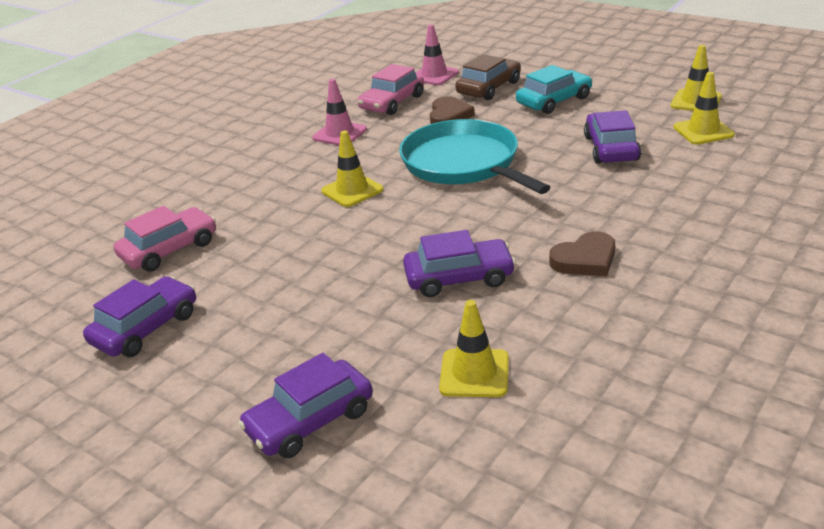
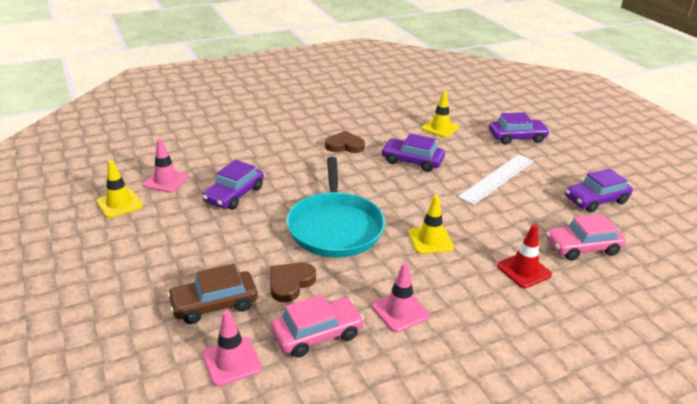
camera: 155 degrees left, 0 degrees up
(236, 201) = (524, 270): none -> red traffic cone
(310, 303) = (497, 178): none -> white ruler
(554, 101) = (195, 256): turquoise car -> none
(703, 131) = (166, 181): yellow traffic cone -> pink traffic cone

□ □ □ □ □ □ □

» **WHAT IS REQUIRED**
The entries need to be restated exactly, and their pictures left out.

» **ANSWER FOR THIS EXERCISE**
camera: 155 degrees left, 0 degrees up
(236, 201) = (524, 270): none -> red traffic cone
(310, 303) = (497, 178): none -> white ruler
(554, 101) = (195, 256): turquoise car -> none
(703, 131) = (166, 181): yellow traffic cone -> pink traffic cone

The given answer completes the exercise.